Your instructions:
Where a record contains a picture, omit the picture and repeat the rest exactly.

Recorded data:

╔══

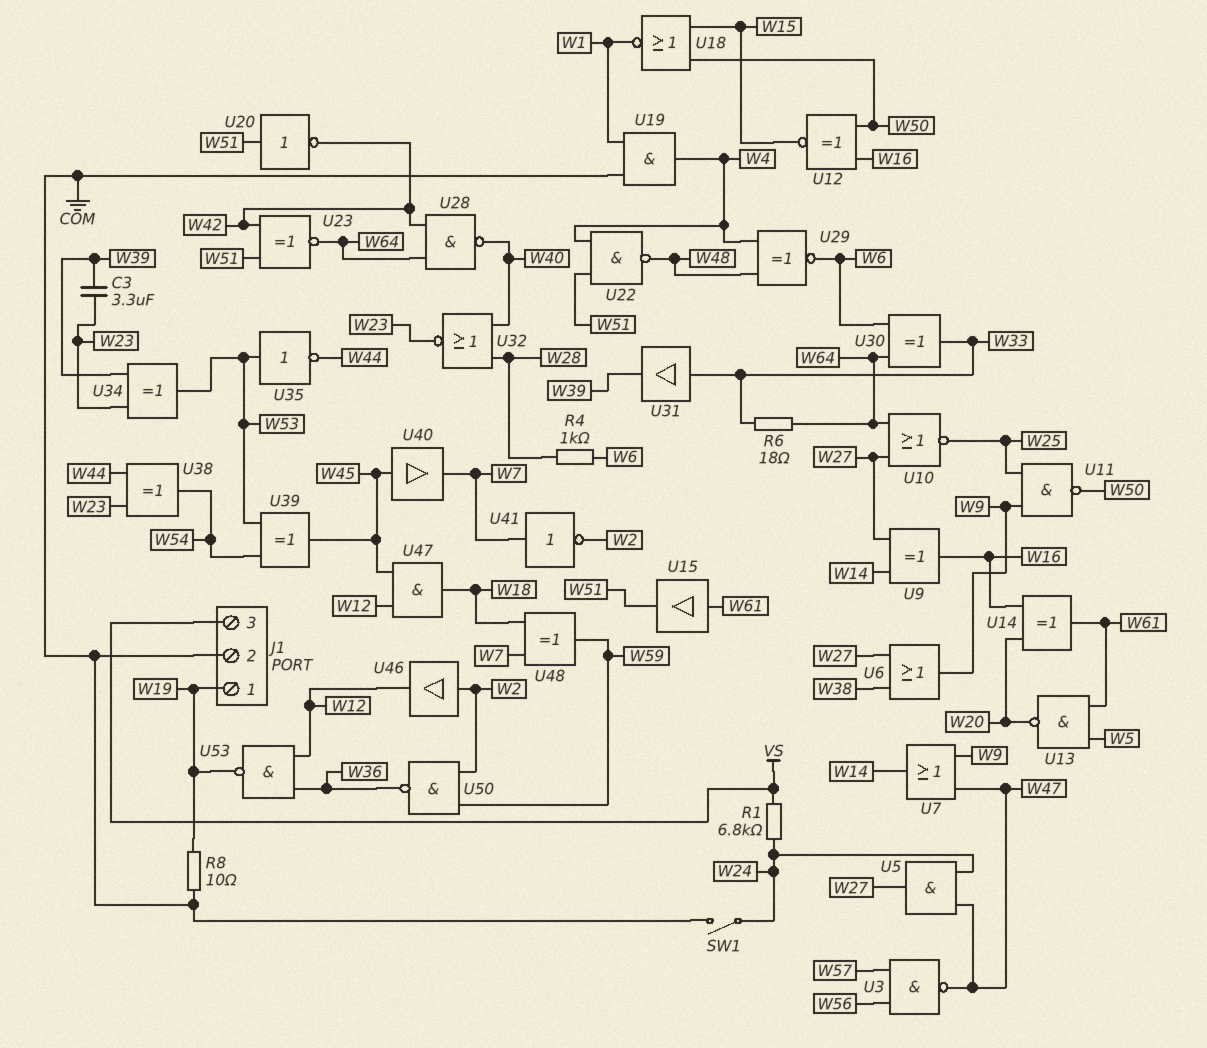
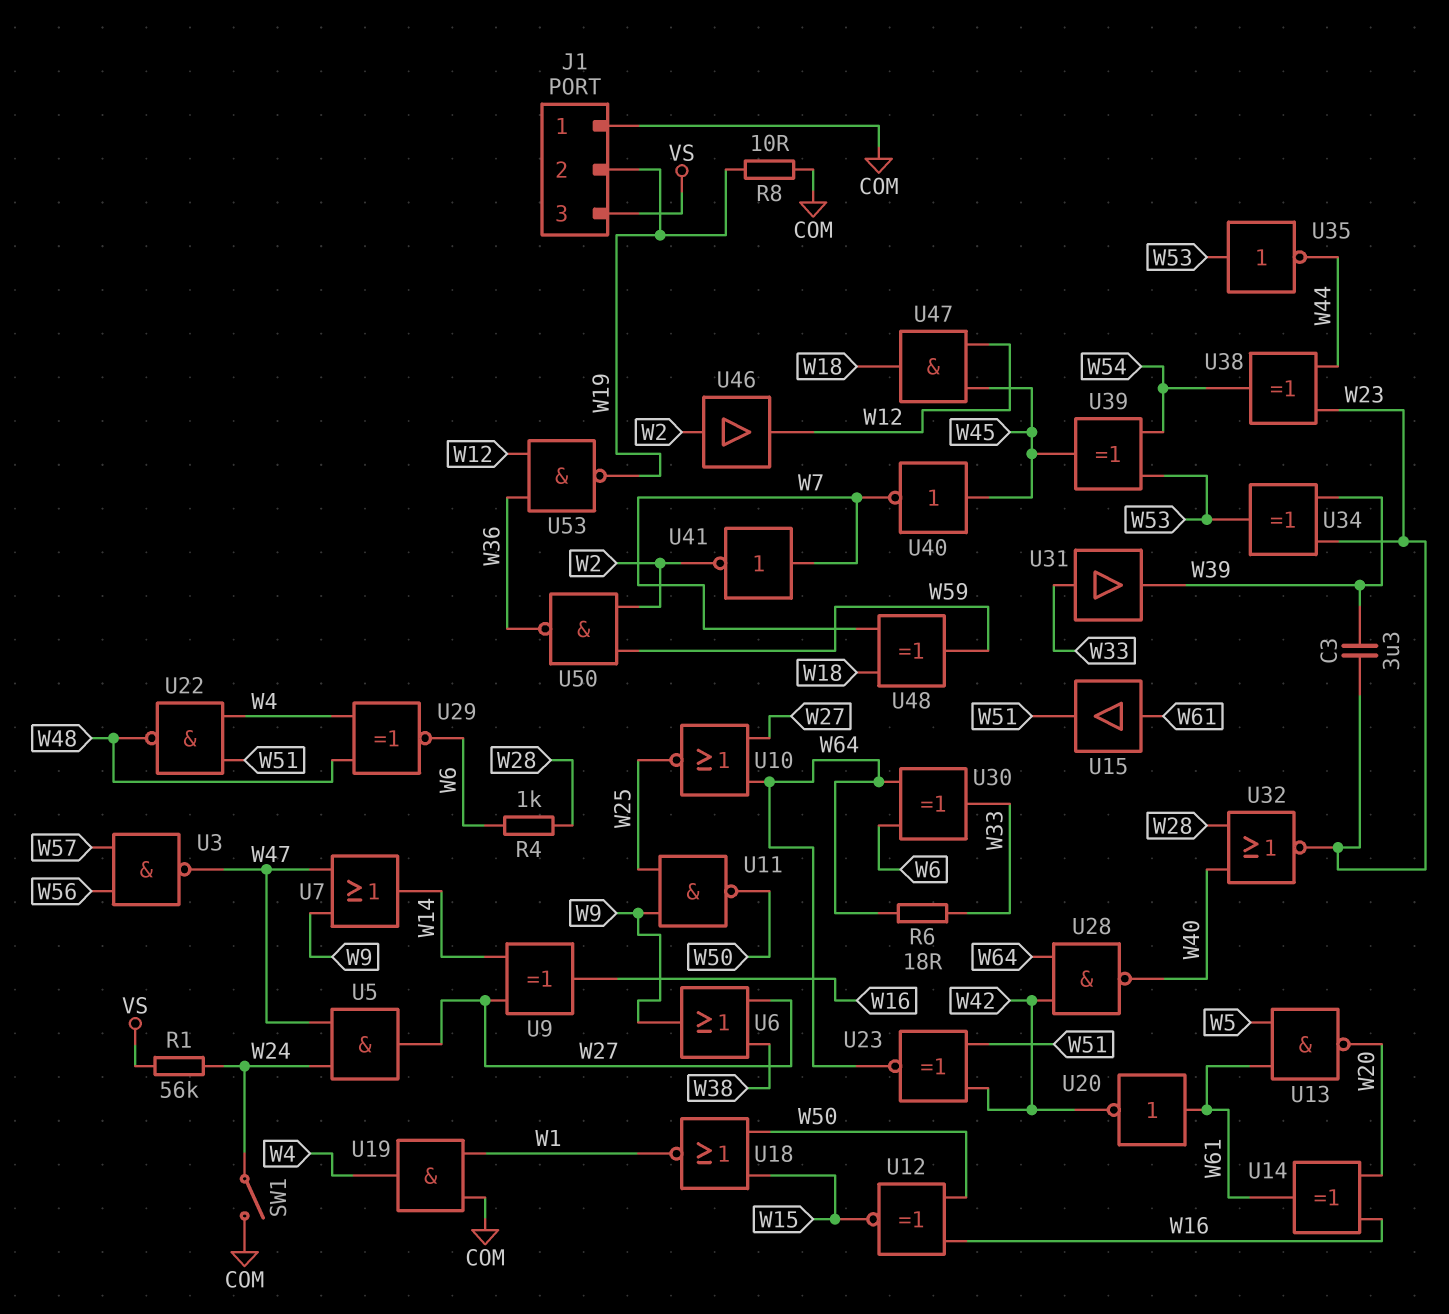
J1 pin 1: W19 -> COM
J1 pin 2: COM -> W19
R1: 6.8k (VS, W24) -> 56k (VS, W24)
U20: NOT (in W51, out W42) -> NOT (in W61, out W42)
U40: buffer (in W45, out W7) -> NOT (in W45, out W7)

╚══

Answer box:
J1 pin 1: W19 -> COM
J1 pin 2: COM -> W19
R1: 6.8k (VS, W24) -> 56k (VS, W24)
U20: NOT (in W51, out W42) -> NOT (in W61, out W42)
U40: buffer (in W45, out W7) -> NOT (in W45, out W7)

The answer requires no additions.